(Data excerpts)
⟨
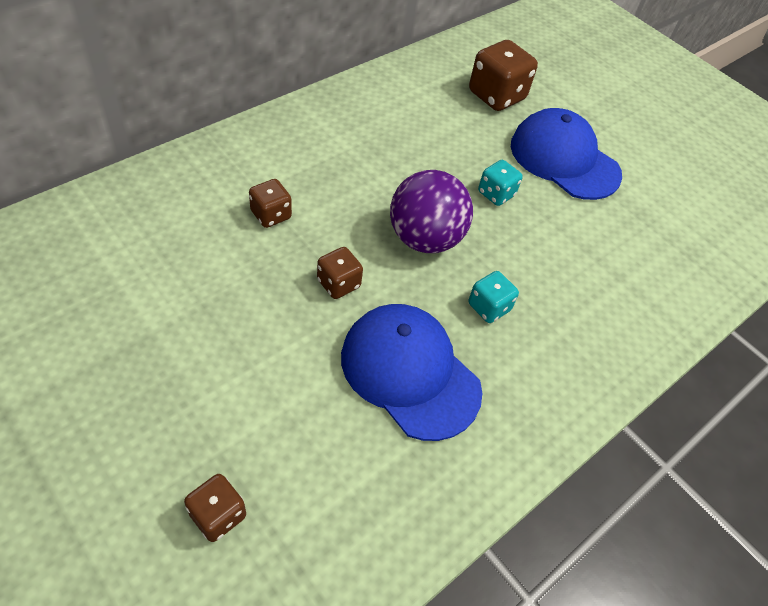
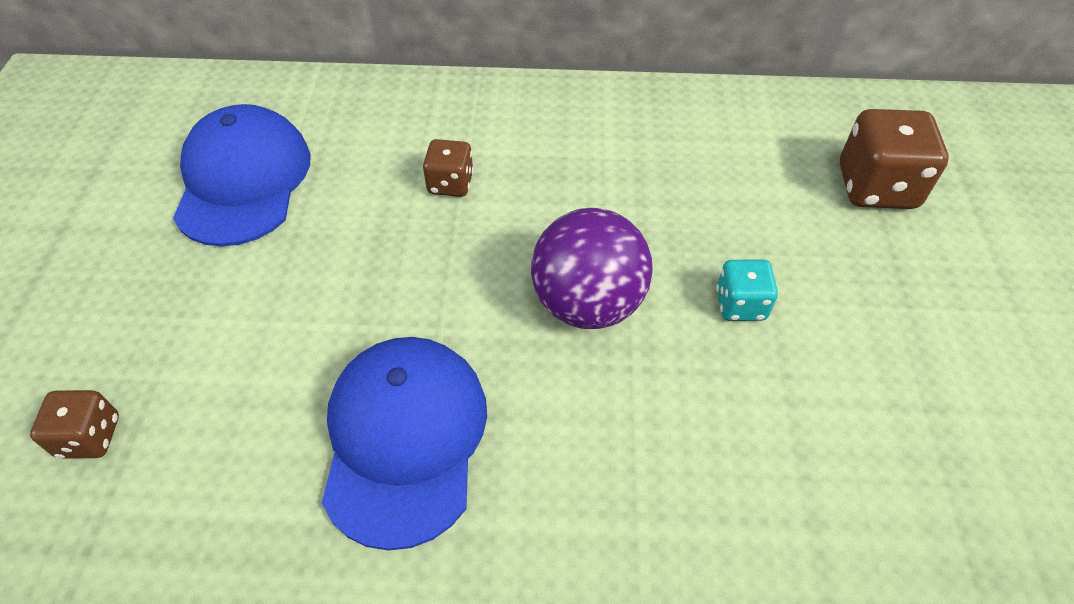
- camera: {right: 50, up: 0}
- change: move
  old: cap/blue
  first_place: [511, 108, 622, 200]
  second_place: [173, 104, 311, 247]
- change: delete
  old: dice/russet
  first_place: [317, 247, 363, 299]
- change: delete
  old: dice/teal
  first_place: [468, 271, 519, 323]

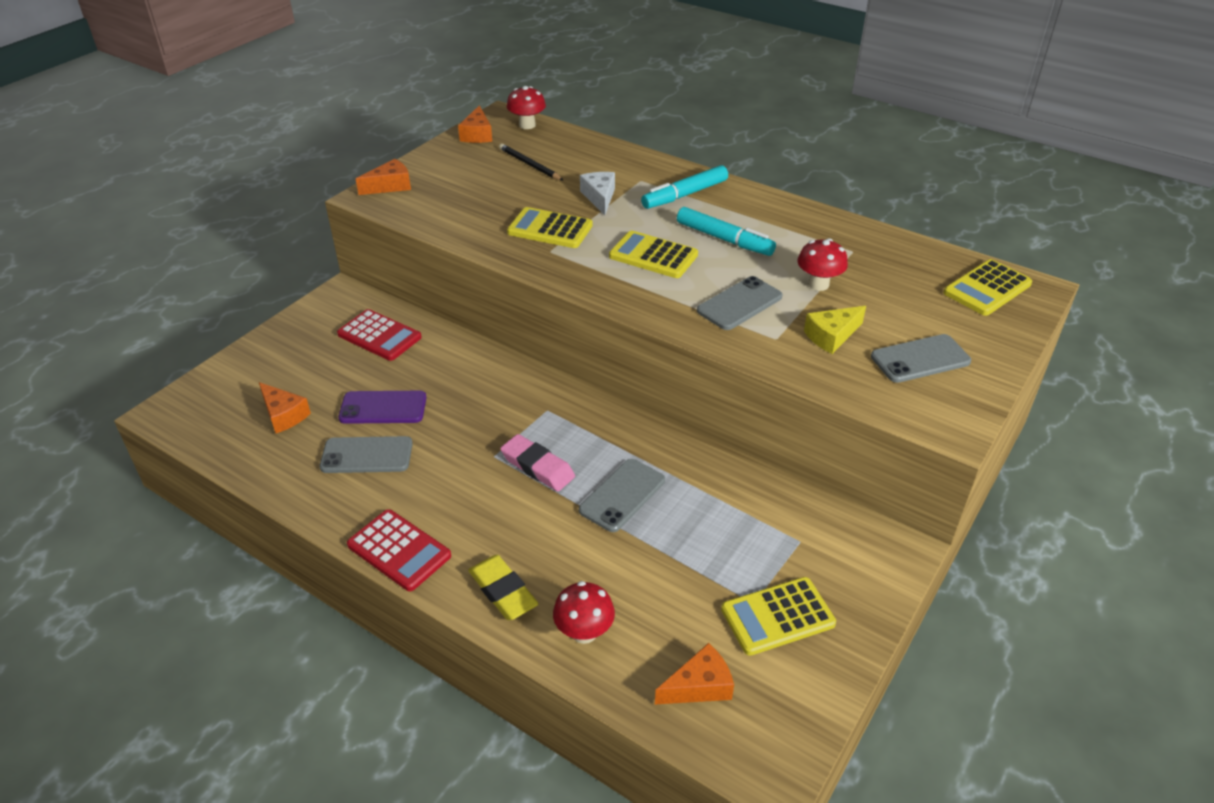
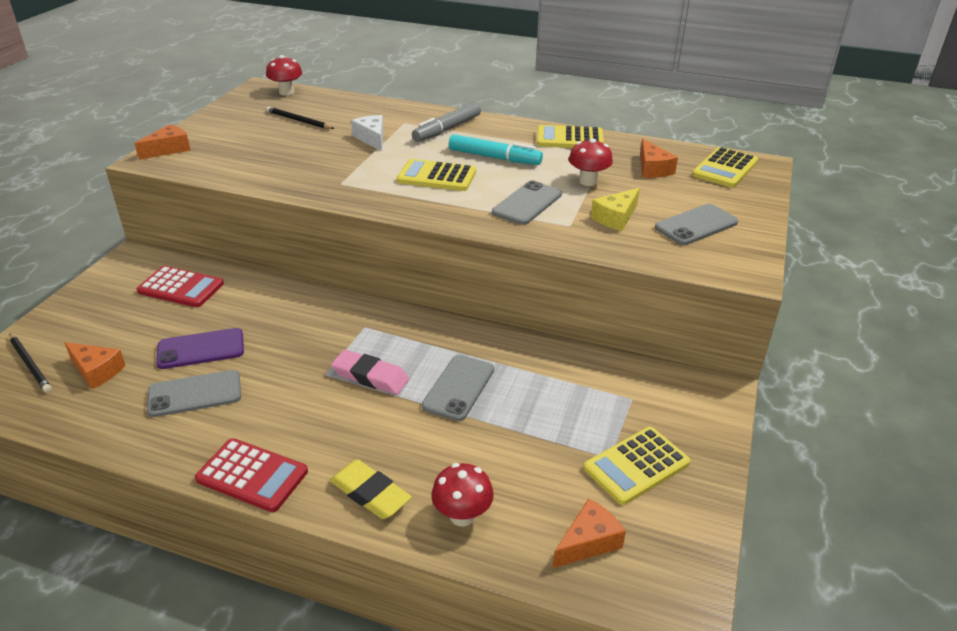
- camera: {right: -15, up: -5}
- change: move
  old: piece of cheese/orange-coloured
  first_place: [458, 105, 492, 143]
  second_place: [640, 139, 678, 178]
- change: recolor
  old: marker pen/teal
  new: marker pen/gray
  first_place: [641, 165, 728, 209]
  second_place: [412, 102, 481, 142]
- change: move
  old: calculator/yellow
  first_place: [507, 207, 593, 248]
  second_place: [537, 125, 604, 148]
- change: insert
  new: pencil/black
  second_place: [9, 333, 52, 393]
⟩
Each line above should be returned exactly as written, apart from any pictures.

- camera: {right: 50, up: 0}
- change: move
  old: cap/blue
  first_place: [511, 108, 622, 200]
  second_place: [173, 104, 311, 247]
- change: delete
  old: dice/russet
  first_place: [317, 247, 363, 299]
- change: delete
  old: dice/teal
  first_place: [468, 271, 519, 323]

- camera: {right: -15, up: -5}
- change: move
  old: piece of cheese/orange-coloured
  first_place: [458, 105, 492, 143]
  second_place: [640, 139, 678, 178]
- change: recolor
  old: marker pen/teal
  new: marker pen/gray
  first_place: [641, 165, 728, 209]
  second_place: [412, 102, 481, 142]
- change: move
  old: calculator/yellow
  first_place: [507, 207, 593, 248]
  second_place: [537, 125, 604, 148]
- change: insert
  new: pencil/black
  second_place: [9, 333, 52, 393]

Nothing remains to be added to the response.